TASK ITEM:
What is the number of lines below that contain the word "scarlet"? Give only that number.

DATA EXTRACT:
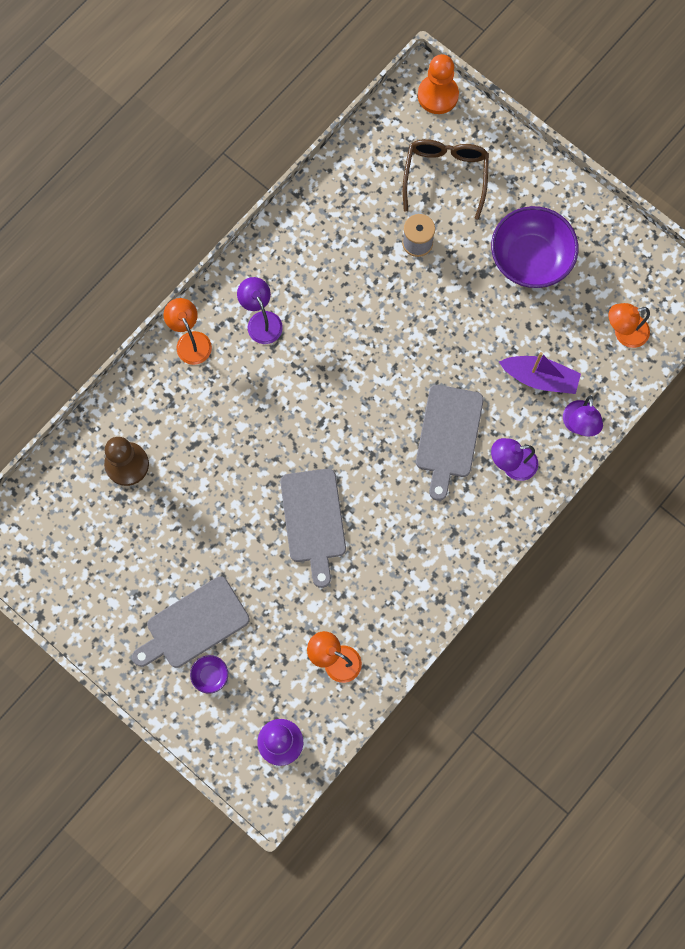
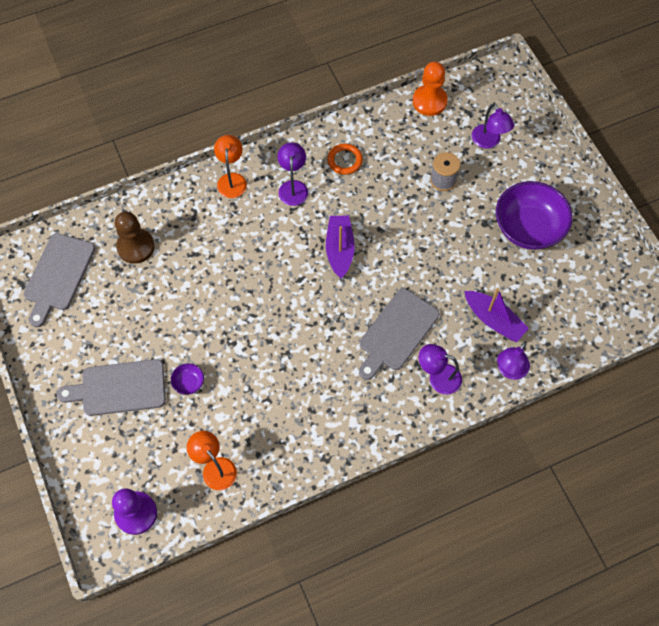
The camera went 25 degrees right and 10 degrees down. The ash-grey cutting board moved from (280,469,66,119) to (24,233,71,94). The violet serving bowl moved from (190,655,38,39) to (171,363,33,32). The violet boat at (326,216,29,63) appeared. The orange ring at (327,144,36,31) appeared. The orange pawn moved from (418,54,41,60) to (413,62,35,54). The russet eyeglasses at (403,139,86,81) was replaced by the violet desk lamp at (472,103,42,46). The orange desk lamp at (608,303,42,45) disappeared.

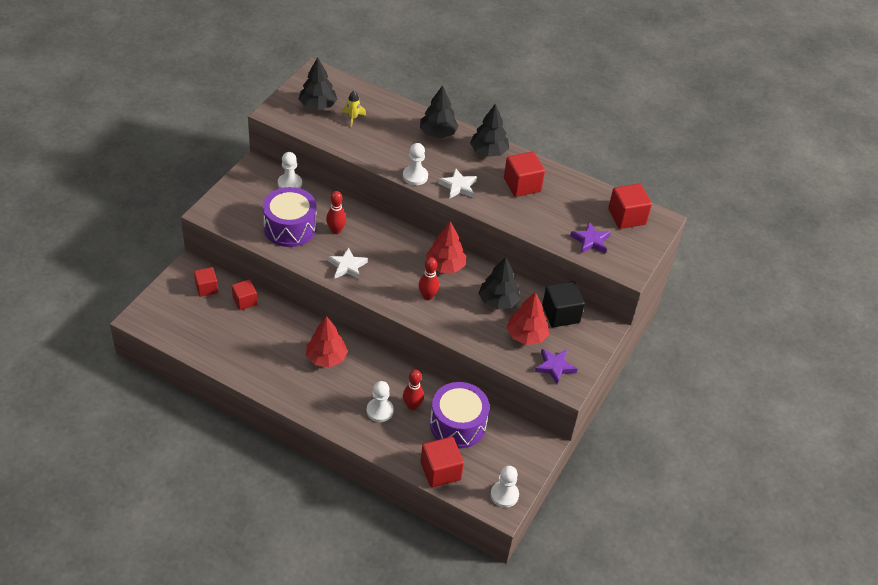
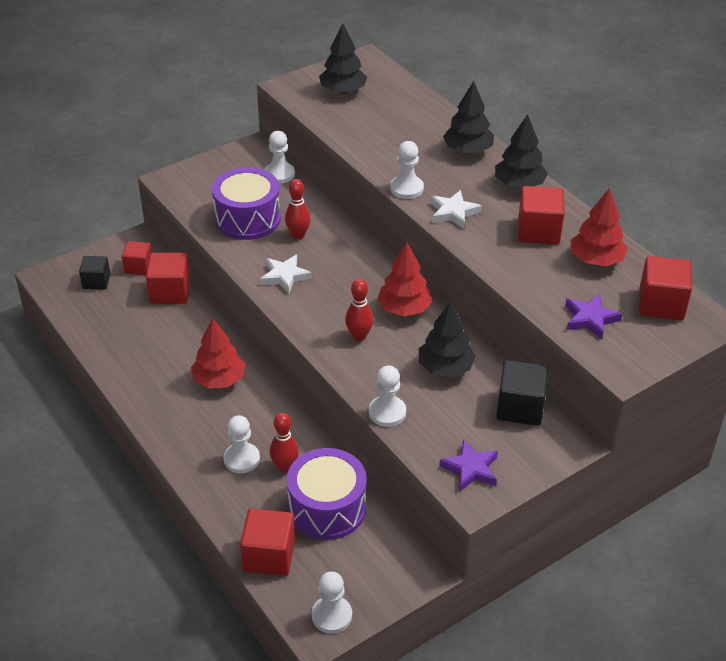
The camera went 30 degrees right and 5 degrees down. The ebony block at (79,256,31,34) appeared. The scarlet block at (232,280,25,30) changed to 1.52 times the size. The pure white pawn at (369,366,37,61) appeared. The scarlet tree moved from (507,292,42,53) to (570,188,58,78). The golden spaceship at (342,91,24,36) disappeared.

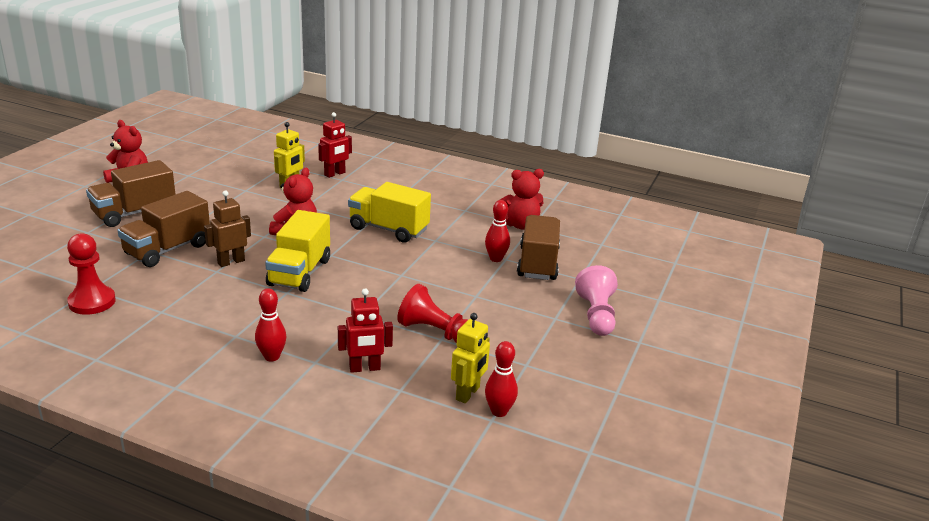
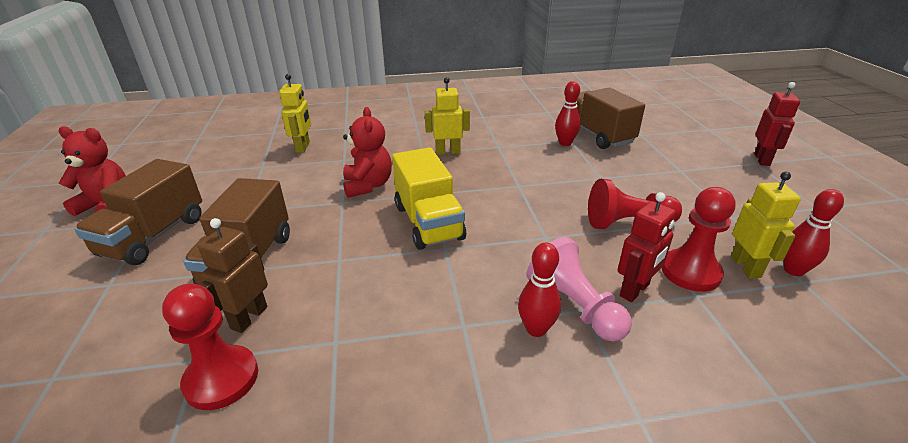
The camera went 30 degrees left and 5 degrees up. The russet robot moved from (204,190,47,77) to (198,218,70,115). The golden truck at (348,182,83,61) was replaced by the golden robot at (425,77,45,78). The pink pawn moved from (575,265,43,71) to (527,237,105,105). The scarlet pawn at (662,187,74,105) appeared. The scarlet robot moved from (318,112,34,66) to (754,82,46,84). The scarlet teddy at (500,169,44,61) disappeared.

TASK ANSWER:
2